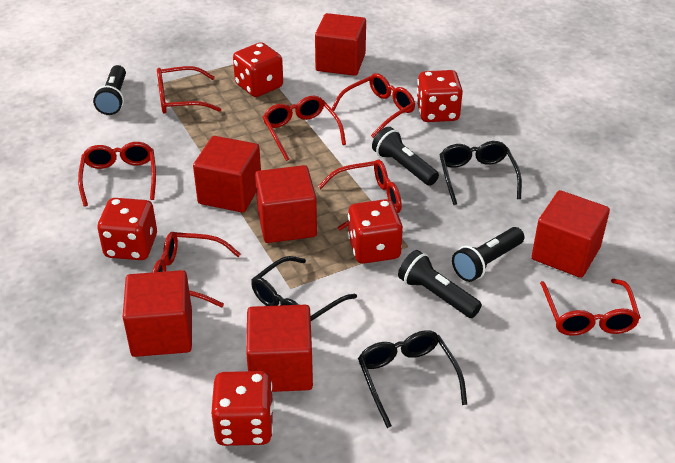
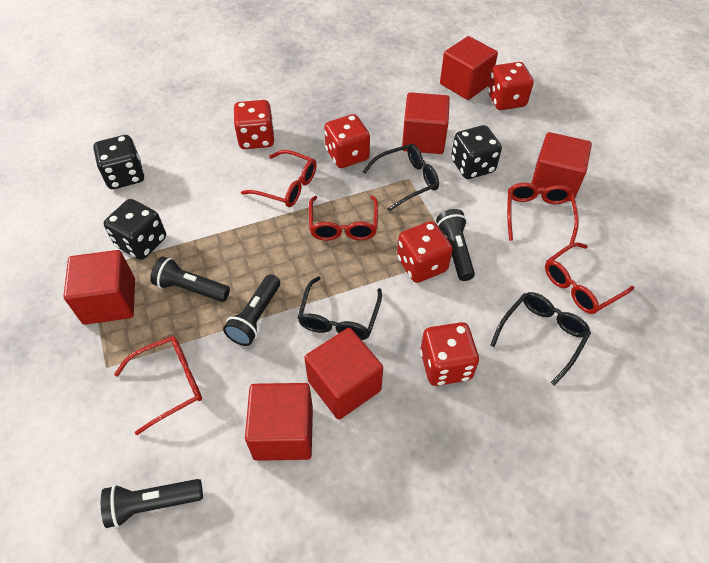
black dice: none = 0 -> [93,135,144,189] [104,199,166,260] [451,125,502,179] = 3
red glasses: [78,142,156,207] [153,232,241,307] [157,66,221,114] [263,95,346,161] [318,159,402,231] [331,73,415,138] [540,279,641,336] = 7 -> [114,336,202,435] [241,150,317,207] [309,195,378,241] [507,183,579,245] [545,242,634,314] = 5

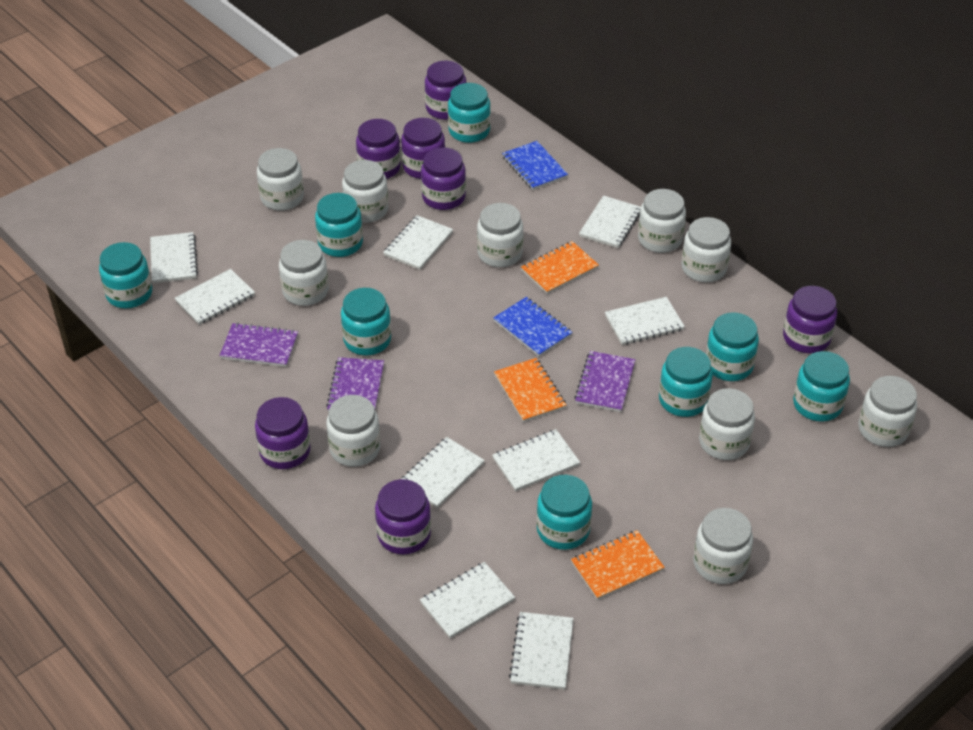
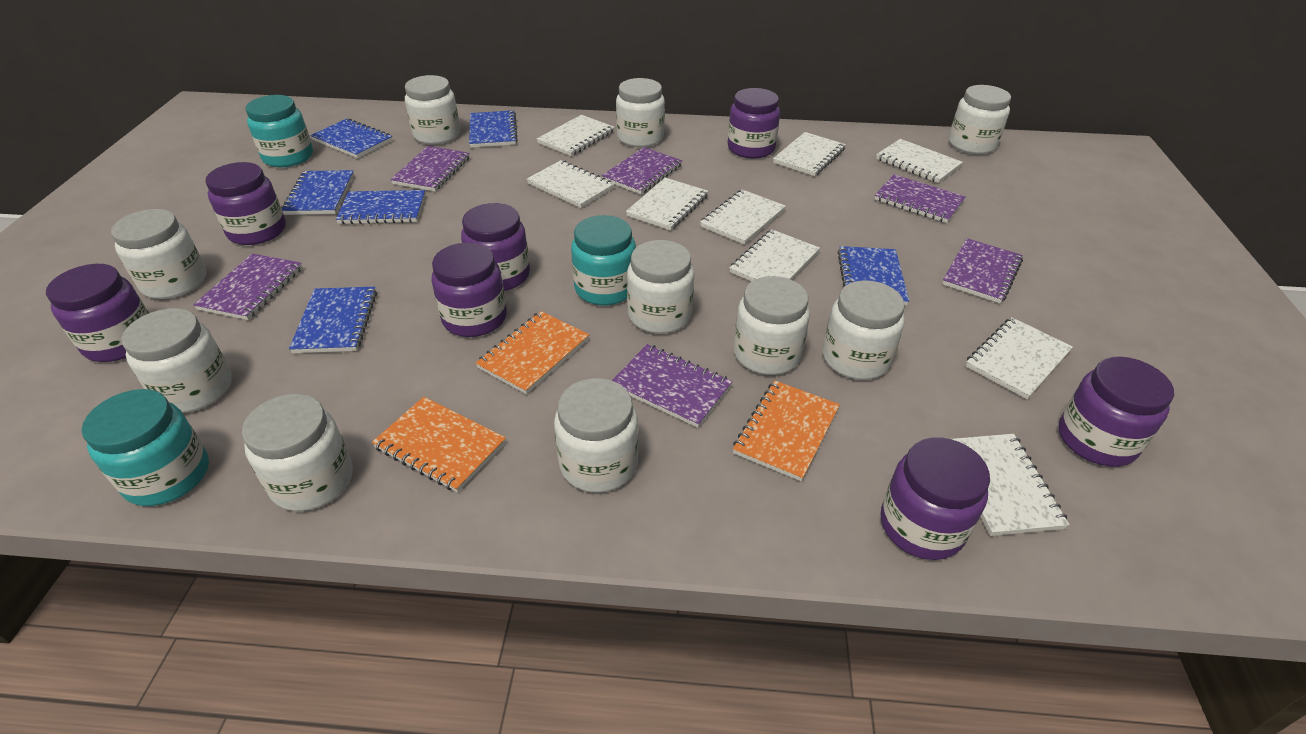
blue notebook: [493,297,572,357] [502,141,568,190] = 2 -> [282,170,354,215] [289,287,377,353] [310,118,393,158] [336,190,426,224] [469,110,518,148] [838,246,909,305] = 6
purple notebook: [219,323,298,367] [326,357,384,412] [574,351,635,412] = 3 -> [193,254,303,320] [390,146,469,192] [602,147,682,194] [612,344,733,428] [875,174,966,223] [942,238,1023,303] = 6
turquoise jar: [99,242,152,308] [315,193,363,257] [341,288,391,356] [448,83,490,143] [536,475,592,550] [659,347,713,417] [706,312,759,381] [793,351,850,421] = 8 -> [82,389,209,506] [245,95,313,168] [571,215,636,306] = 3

##############################

Copy each line in the data that holds the word "notebook".

Response area:
blue notebook: [493,297,572,357] [502,141,568,190] = 2 -> [282,170,354,215] [289,287,377,353] [310,118,393,158] [336,190,426,224] [469,110,518,148] [838,246,909,305] = 6
purple notebook: [219,323,298,367] [326,357,384,412] [574,351,635,412] = 3 -> [193,254,303,320] [390,146,469,192] [602,147,682,194] [612,344,733,428] [875,174,966,223] [942,238,1023,303] = 6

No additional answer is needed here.